**Dataset excerpts**.

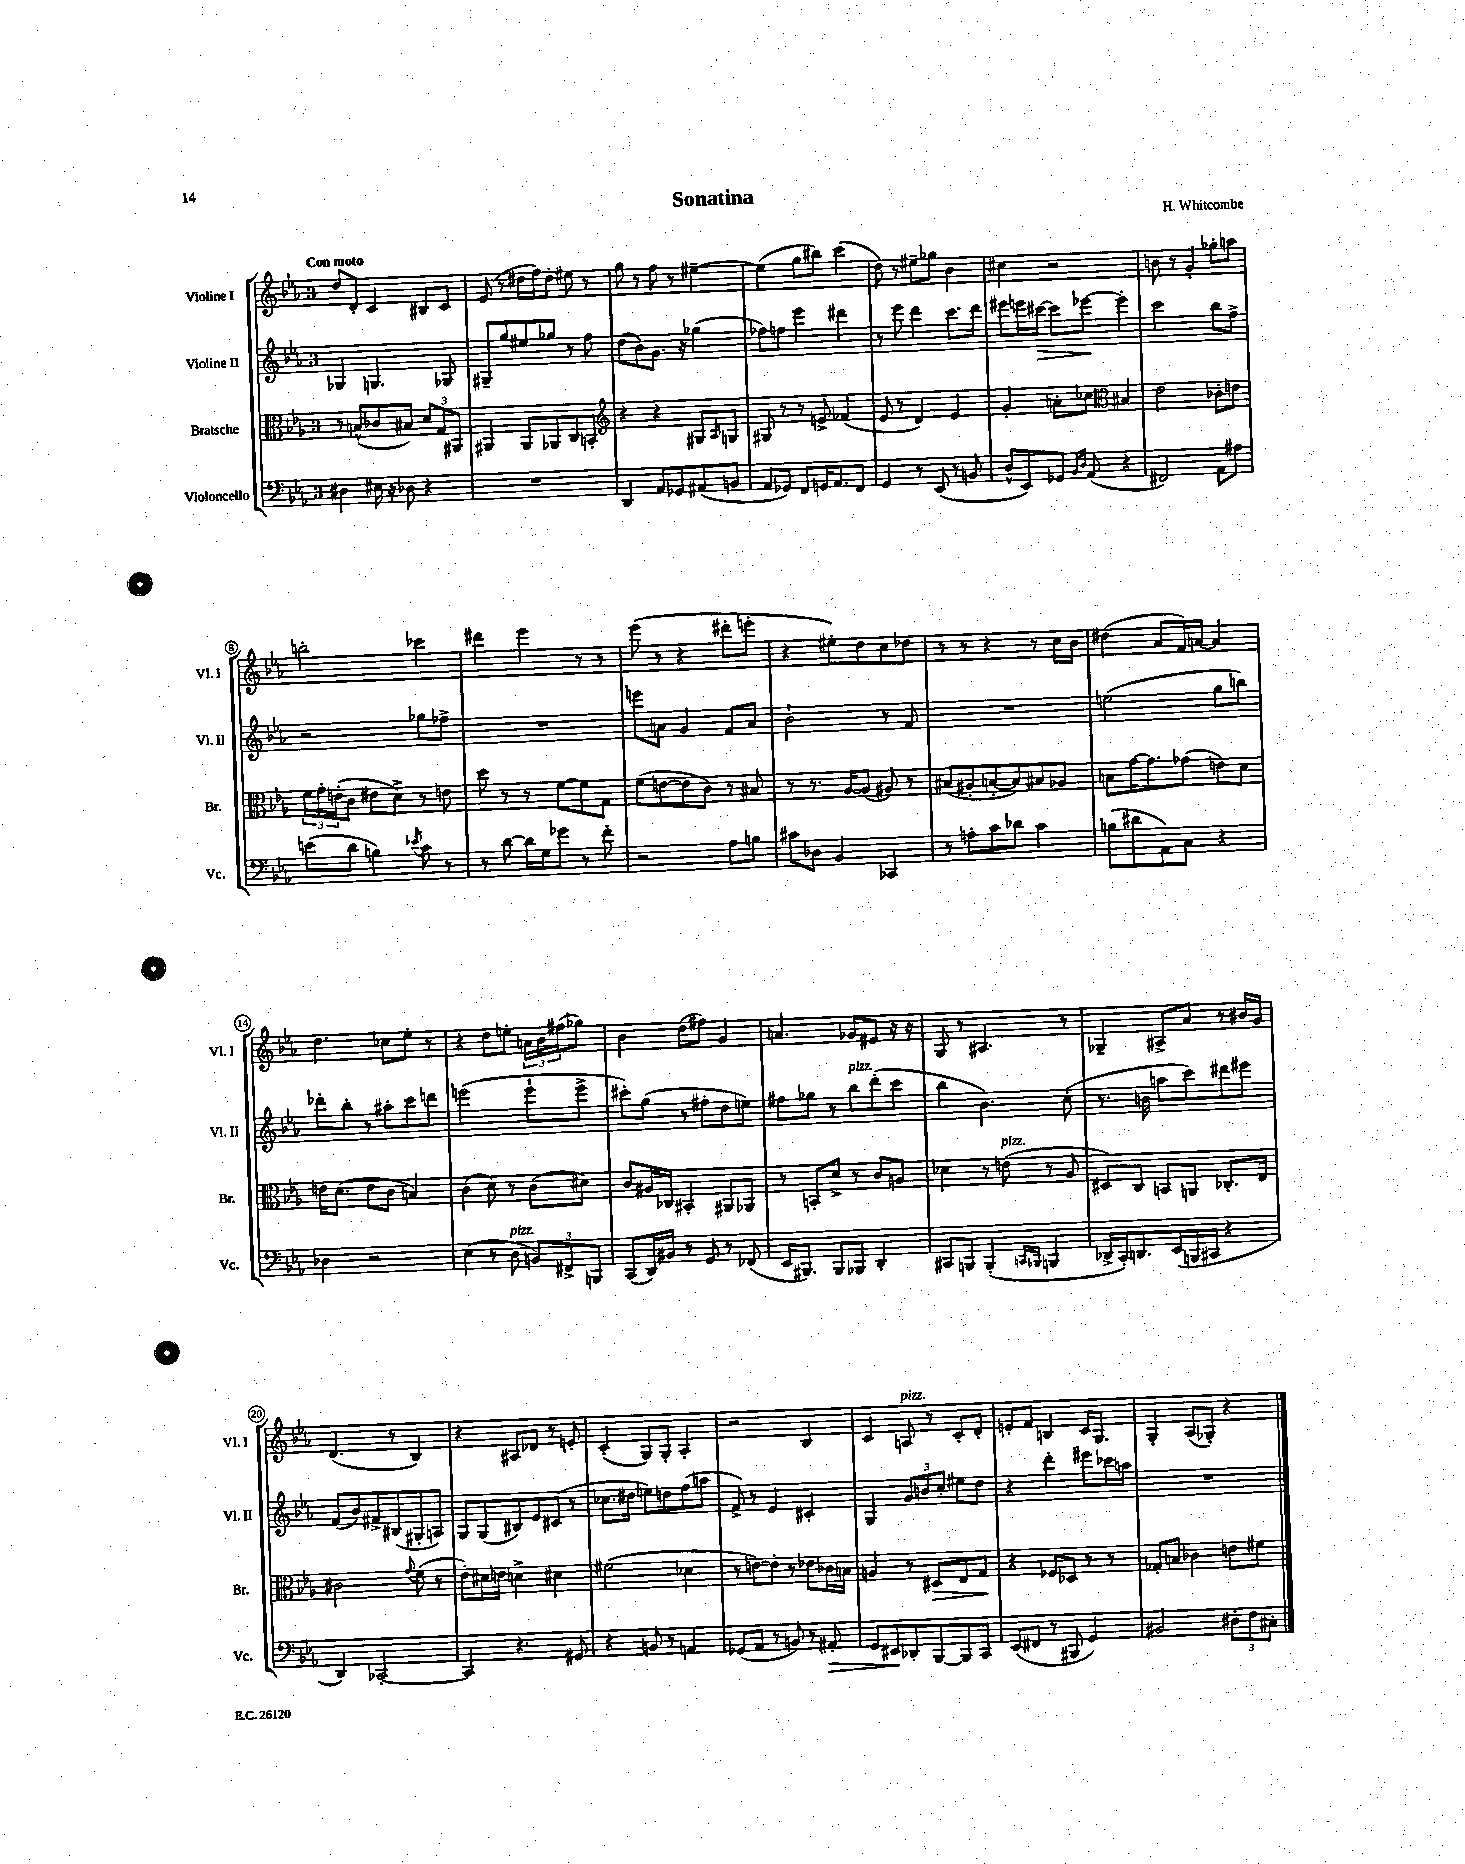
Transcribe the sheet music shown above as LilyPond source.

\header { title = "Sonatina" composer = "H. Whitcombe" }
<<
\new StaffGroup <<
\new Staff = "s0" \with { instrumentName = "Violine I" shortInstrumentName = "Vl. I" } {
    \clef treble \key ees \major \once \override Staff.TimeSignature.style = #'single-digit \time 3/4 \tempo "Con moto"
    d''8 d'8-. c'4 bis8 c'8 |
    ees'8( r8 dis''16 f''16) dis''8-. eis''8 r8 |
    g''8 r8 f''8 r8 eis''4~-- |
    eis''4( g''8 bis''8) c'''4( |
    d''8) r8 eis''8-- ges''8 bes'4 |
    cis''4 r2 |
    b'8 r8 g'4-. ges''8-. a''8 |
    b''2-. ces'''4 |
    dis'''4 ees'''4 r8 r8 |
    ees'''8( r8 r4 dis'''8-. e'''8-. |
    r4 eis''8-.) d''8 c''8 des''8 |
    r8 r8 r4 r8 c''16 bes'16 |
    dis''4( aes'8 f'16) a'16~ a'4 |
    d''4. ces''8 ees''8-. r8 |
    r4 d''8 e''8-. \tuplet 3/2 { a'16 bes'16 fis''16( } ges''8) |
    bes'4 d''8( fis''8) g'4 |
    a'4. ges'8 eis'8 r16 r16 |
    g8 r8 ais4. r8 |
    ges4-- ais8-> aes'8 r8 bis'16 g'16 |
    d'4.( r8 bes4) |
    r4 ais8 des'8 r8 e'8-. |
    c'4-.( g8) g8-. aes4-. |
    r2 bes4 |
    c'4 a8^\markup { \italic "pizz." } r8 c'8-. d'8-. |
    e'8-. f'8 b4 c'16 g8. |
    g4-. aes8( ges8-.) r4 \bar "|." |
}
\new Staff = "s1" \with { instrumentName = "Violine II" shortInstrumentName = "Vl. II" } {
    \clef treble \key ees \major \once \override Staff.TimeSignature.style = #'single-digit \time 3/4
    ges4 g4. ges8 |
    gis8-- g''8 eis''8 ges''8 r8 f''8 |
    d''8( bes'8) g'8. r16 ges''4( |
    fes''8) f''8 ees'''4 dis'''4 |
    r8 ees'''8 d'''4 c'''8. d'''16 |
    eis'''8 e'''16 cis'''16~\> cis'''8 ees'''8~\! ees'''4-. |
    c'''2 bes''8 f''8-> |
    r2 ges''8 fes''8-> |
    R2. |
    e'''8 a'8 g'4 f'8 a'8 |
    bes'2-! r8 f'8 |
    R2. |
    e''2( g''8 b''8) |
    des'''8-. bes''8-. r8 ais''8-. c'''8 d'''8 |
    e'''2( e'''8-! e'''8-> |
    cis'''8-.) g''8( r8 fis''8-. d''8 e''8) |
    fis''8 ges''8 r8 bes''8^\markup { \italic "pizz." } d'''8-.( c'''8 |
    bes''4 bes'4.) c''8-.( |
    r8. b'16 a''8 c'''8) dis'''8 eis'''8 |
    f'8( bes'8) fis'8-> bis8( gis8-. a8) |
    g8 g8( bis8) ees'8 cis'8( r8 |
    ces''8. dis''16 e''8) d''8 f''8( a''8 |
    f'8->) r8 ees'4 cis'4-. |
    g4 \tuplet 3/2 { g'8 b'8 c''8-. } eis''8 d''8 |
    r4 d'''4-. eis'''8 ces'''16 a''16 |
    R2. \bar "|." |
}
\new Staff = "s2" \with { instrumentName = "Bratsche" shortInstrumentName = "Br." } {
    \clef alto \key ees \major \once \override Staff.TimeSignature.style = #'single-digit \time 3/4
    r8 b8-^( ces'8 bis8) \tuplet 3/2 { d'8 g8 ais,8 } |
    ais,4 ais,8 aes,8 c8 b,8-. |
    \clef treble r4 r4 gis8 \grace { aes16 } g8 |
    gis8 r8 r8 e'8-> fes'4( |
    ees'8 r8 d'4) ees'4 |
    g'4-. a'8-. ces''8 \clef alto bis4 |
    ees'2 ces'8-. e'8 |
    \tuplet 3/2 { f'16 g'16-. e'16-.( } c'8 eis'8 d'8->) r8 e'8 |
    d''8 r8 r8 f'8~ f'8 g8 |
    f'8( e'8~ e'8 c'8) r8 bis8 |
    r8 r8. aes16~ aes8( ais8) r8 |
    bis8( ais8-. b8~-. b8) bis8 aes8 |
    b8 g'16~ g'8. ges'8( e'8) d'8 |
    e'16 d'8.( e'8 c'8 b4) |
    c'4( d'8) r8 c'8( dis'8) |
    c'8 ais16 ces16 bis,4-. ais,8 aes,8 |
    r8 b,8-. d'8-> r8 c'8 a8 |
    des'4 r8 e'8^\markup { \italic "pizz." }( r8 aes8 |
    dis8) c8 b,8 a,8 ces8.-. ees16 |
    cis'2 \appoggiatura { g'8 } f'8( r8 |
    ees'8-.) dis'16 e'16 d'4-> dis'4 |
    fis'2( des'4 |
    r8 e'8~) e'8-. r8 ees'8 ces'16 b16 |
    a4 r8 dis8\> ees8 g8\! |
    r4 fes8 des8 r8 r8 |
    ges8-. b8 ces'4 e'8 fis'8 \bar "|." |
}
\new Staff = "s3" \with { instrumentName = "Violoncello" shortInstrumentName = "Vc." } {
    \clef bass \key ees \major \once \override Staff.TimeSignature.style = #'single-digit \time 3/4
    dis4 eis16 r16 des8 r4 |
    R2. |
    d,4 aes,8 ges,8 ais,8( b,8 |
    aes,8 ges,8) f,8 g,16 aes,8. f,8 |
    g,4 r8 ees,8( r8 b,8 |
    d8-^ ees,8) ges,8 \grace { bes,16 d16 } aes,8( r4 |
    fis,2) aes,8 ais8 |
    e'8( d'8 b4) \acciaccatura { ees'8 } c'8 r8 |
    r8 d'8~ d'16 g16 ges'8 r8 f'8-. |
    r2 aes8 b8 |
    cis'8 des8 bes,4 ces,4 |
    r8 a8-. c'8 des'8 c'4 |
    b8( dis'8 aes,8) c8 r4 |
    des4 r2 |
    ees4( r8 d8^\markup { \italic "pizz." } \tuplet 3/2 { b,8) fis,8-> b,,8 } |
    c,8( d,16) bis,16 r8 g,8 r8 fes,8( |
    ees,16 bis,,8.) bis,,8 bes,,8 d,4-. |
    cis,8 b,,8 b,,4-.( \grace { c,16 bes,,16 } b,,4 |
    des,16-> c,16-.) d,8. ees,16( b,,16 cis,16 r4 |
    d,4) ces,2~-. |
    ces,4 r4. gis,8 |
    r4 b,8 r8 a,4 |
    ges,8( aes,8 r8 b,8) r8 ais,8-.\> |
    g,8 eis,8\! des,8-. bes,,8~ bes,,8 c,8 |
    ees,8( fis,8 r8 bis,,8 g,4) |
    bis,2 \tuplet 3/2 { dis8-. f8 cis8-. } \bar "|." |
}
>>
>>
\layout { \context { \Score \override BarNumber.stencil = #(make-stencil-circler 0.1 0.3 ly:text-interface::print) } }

**WHAT YOU HAVE TO DO**. From the rows above, keep only the lines that contain the string "treble", and copy each of those lines unchanged.

**SOLUTION FOR THIS PROBLEM**.
    \clef treble \key ees \major \once \override Staff.TimeSignature.style = #'single-digit \time 3/4 \tempo "Con moto"
    \clef treble \key ees \major \once \override Staff.TimeSignature.style = #'single-digit \time 3/4
    \clef treble r4 r4 gis8 \grace { aes16 } g8 |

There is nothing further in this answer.